**Task item**
All the records that follow need to be reproduced exactly. Omit the images.

··· Material provided

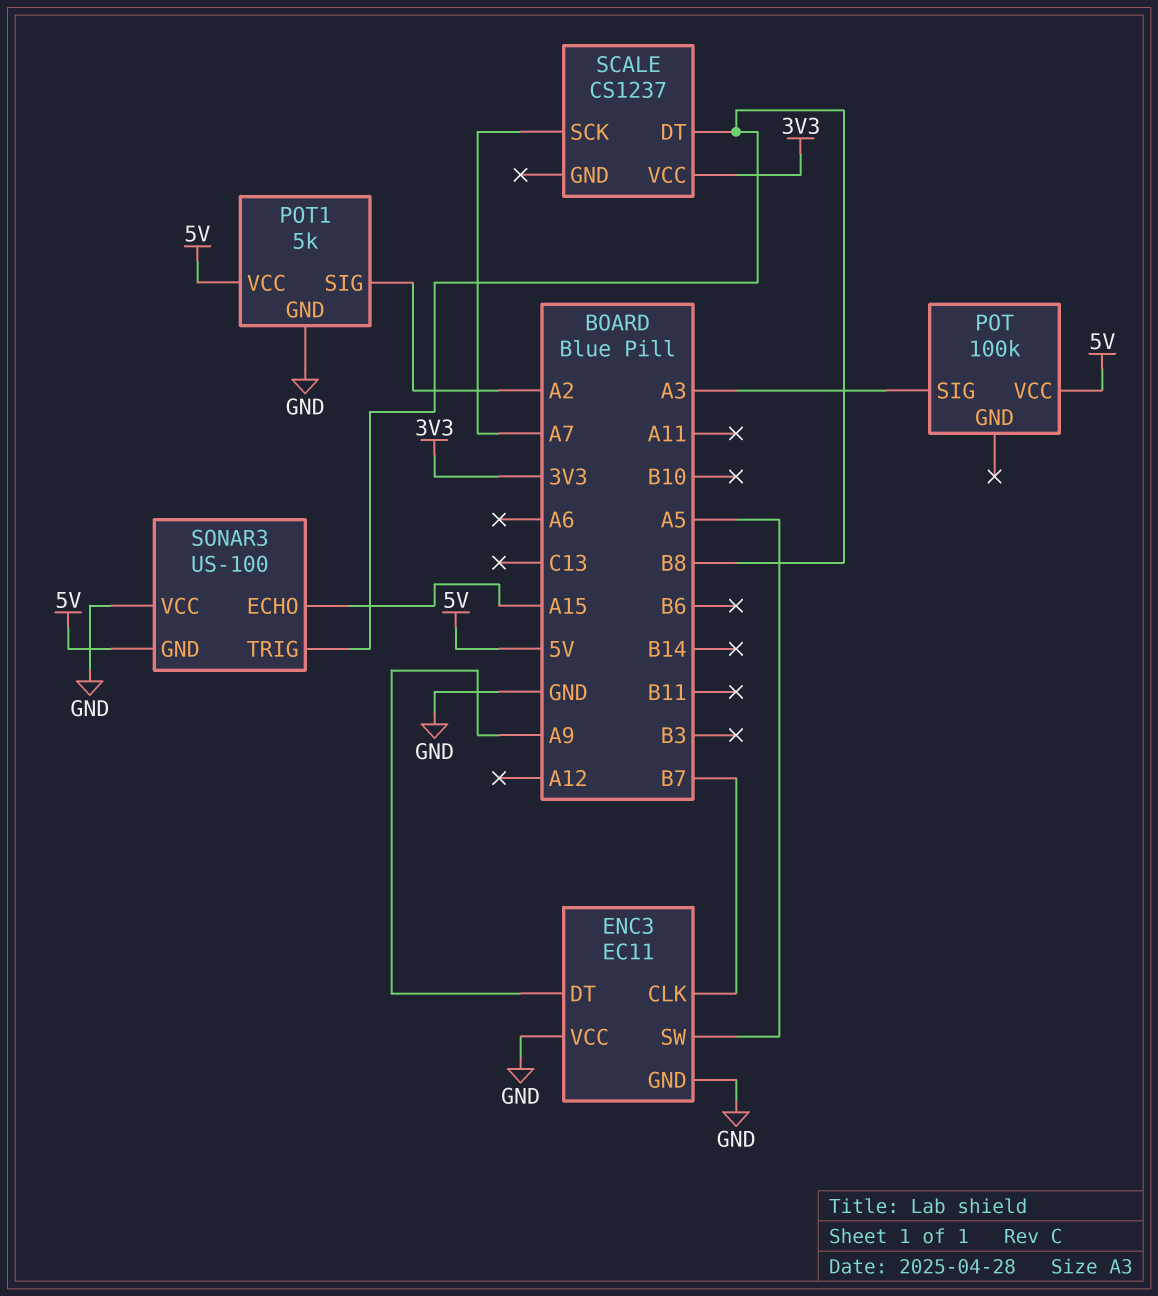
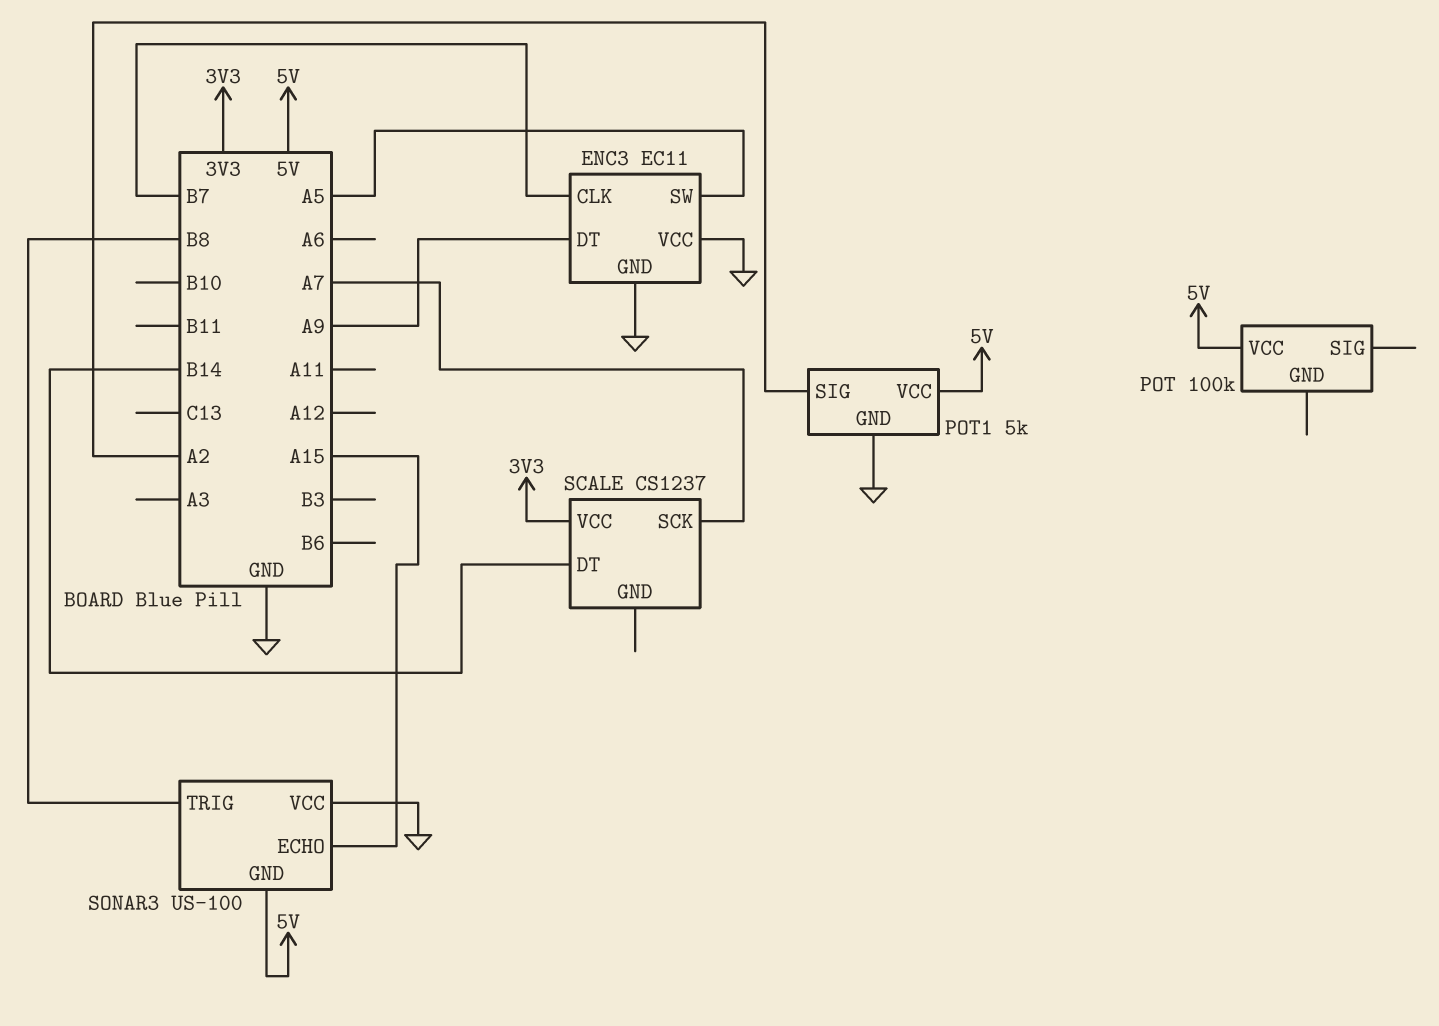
POT pin SIG: A3 -> none
SCALE pin DT: B8 -> B14

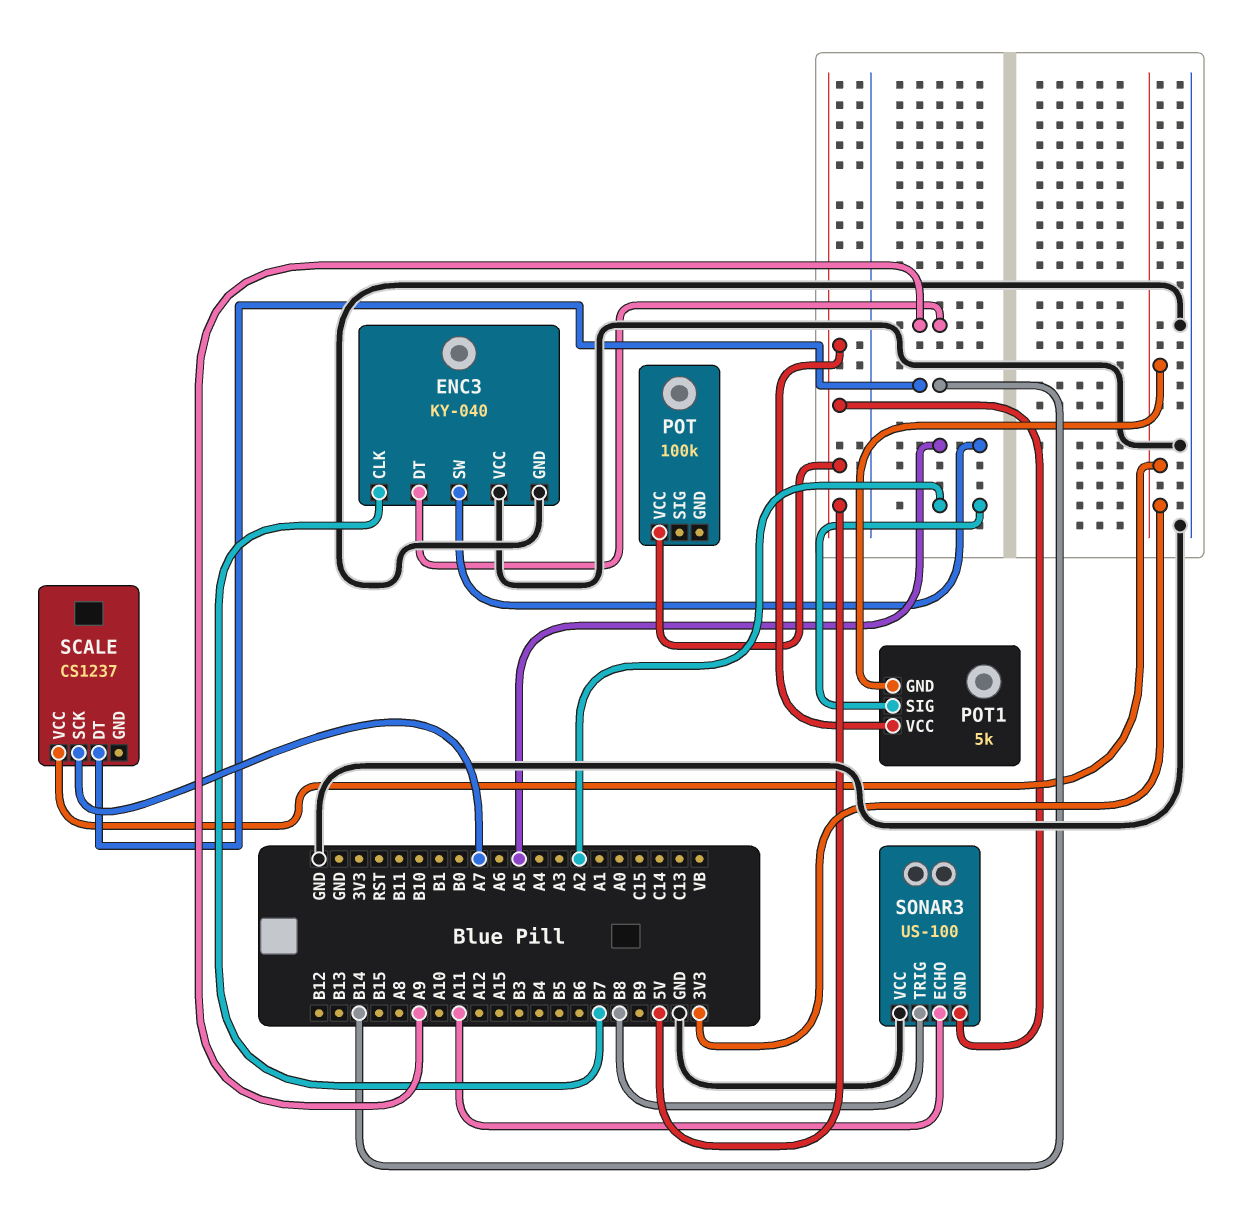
ENC3: EC11 -> KY-040
POT1 pin GND: GND -> 3V3
SONAR3 pin ECHO: A15 -> A11

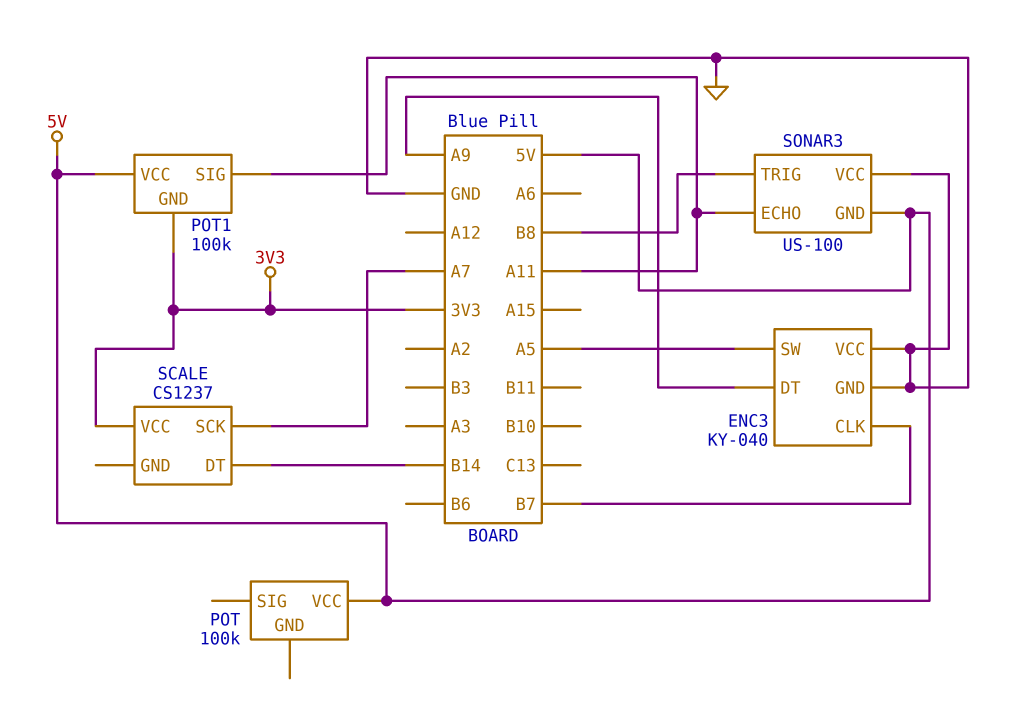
POT1: 5k -> 100k
POT1 pin SIG: A2 -> A11

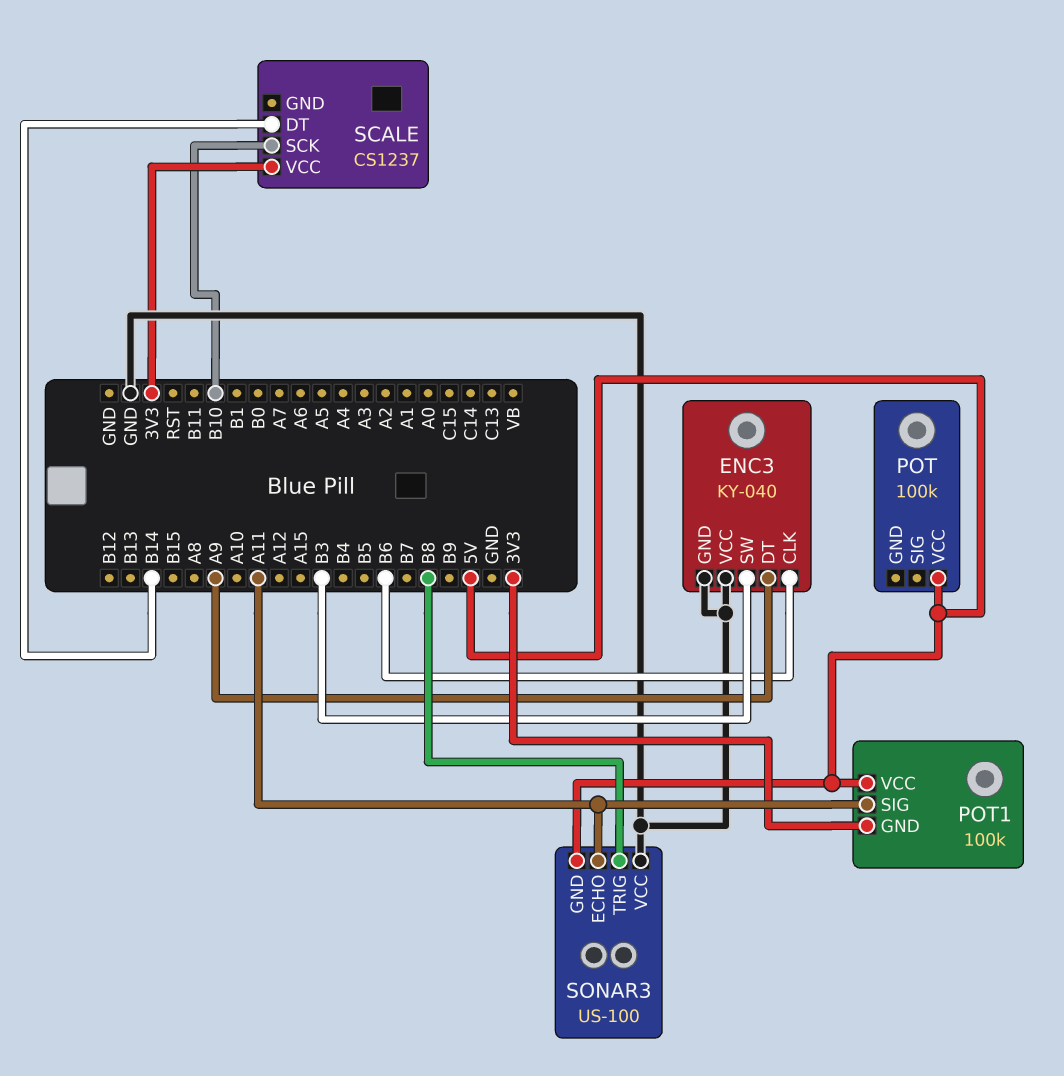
ENC3 pin CLK: B7 -> B6
ENC3 pin SW: A5 -> B3
SCALE pin SCK: A7 -> B10

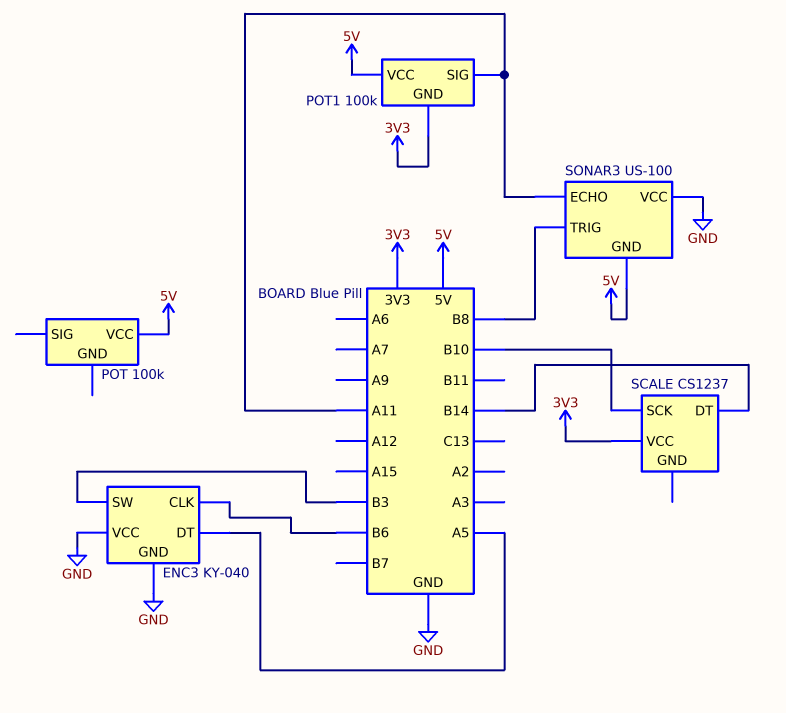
ENC3 pin DT: A9 -> A5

······

**Response below**
POT pin SIG: A3 -> none
SCALE pin DT: B8 -> B14

ENC3: EC11 -> KY-040
POT1 pin GND: GND -> 3V3
SONAR3 pin ECHO: A15 -> A11

POT1: 5k -> 100k
POT1 pin SIG: A2 -> A11

ENC3 pin CLK: B7 -> B6
ENC3 pin SW: A5 -> B3
SCALE pin SCK: A7 -> B10

ENC3 pin DT: A9 -> A5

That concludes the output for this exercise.